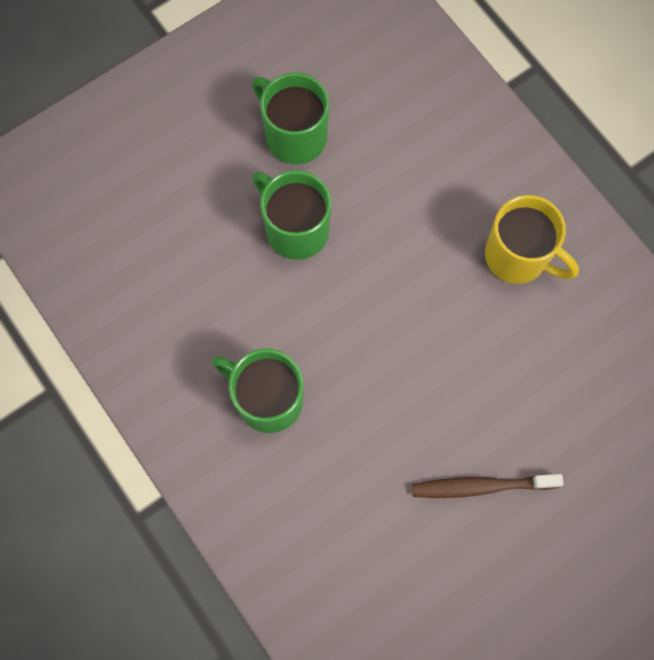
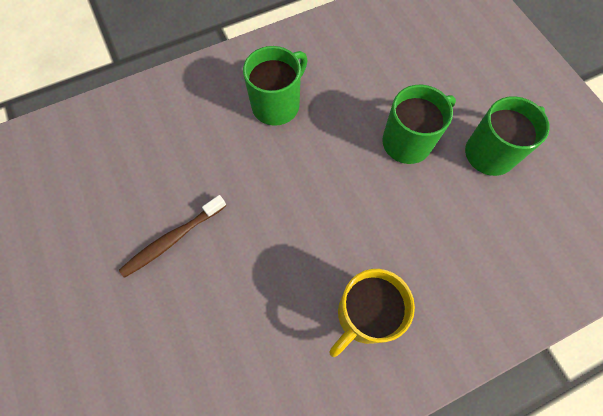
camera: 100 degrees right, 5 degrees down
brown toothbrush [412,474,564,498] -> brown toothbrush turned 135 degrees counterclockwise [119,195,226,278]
───
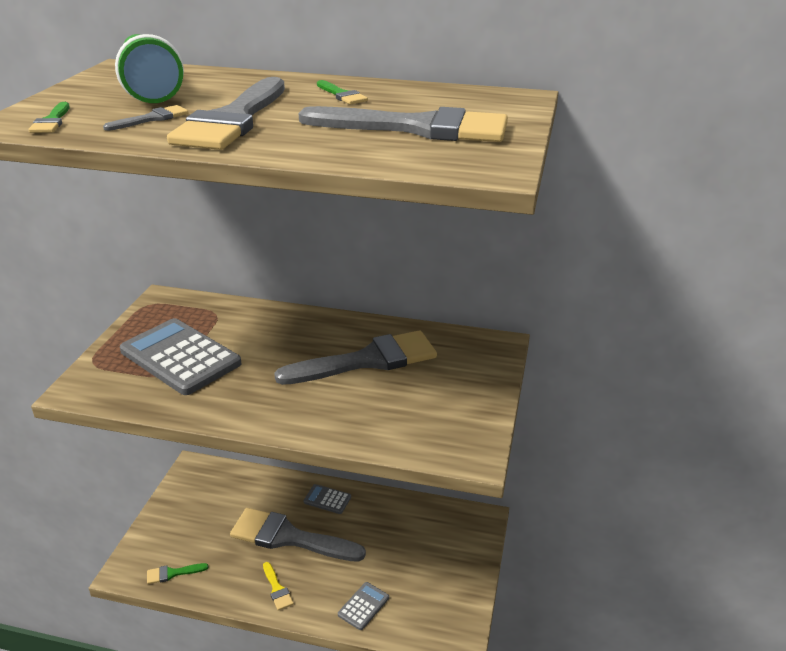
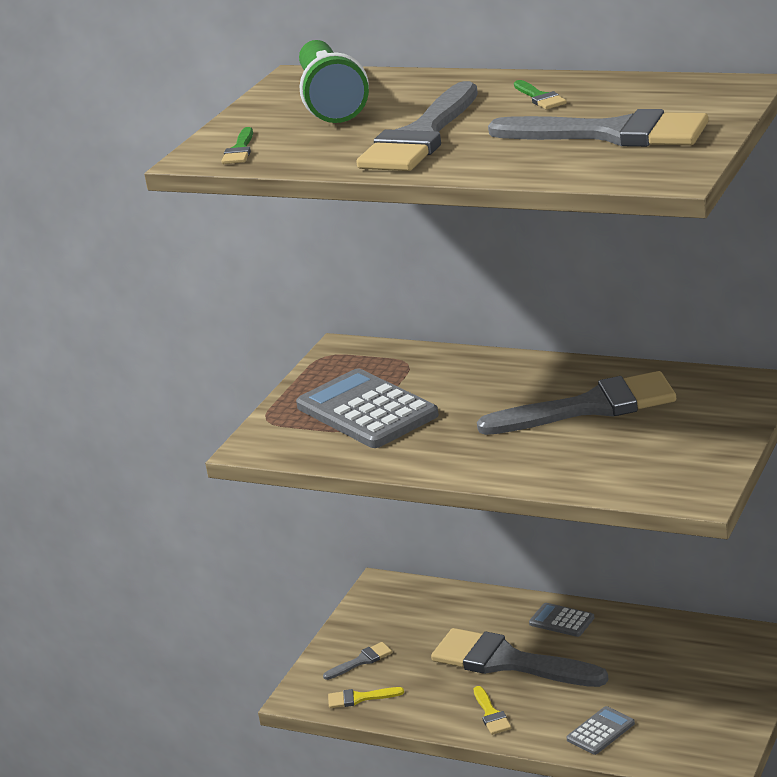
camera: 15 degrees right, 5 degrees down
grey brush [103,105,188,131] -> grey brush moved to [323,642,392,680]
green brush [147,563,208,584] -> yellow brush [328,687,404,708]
───
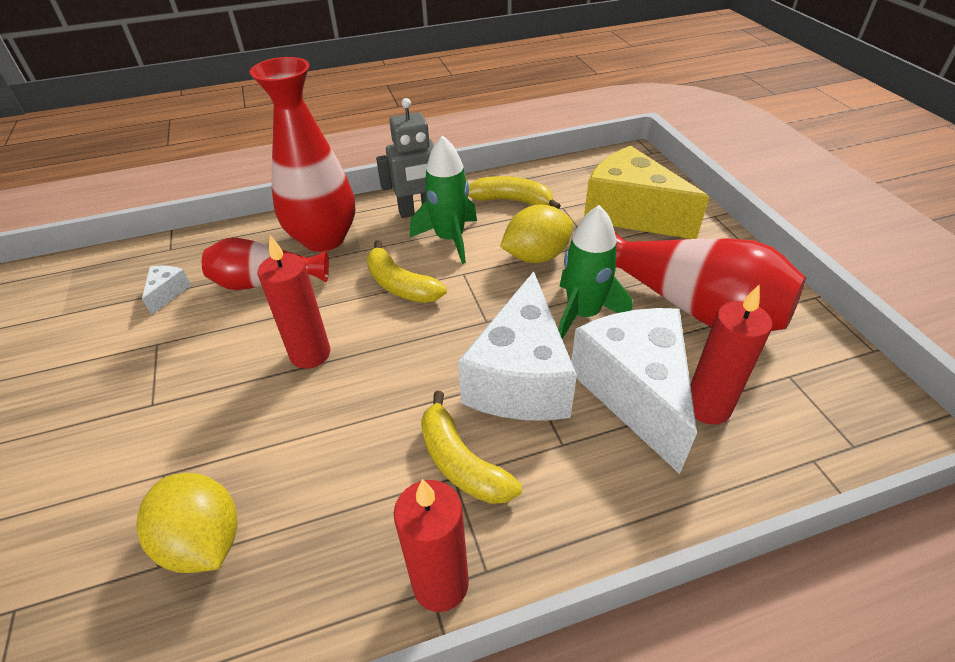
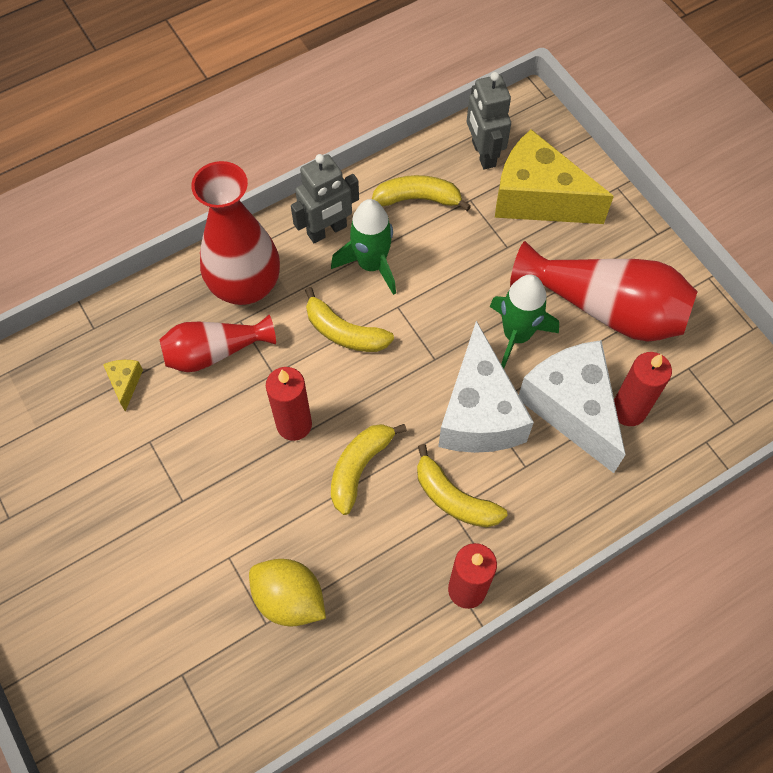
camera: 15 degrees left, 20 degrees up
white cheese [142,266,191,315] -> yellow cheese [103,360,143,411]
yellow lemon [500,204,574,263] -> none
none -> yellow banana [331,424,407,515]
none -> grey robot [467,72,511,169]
───
● **Exercise goal**
Once you find the line with "camera: 100 degrees right, 5 degrees down" in the entries above, output it and each line after it up to and including the line with "brown toothbrush [412,474,564,498]", and nothing else.

● **Exercise solution**
camera: 100 degrees right, 5 degrees down
brown toothbrush [412,474,564,498] -> brown toothbrush turned 135 degrees counterclockwise [119,195,226,278]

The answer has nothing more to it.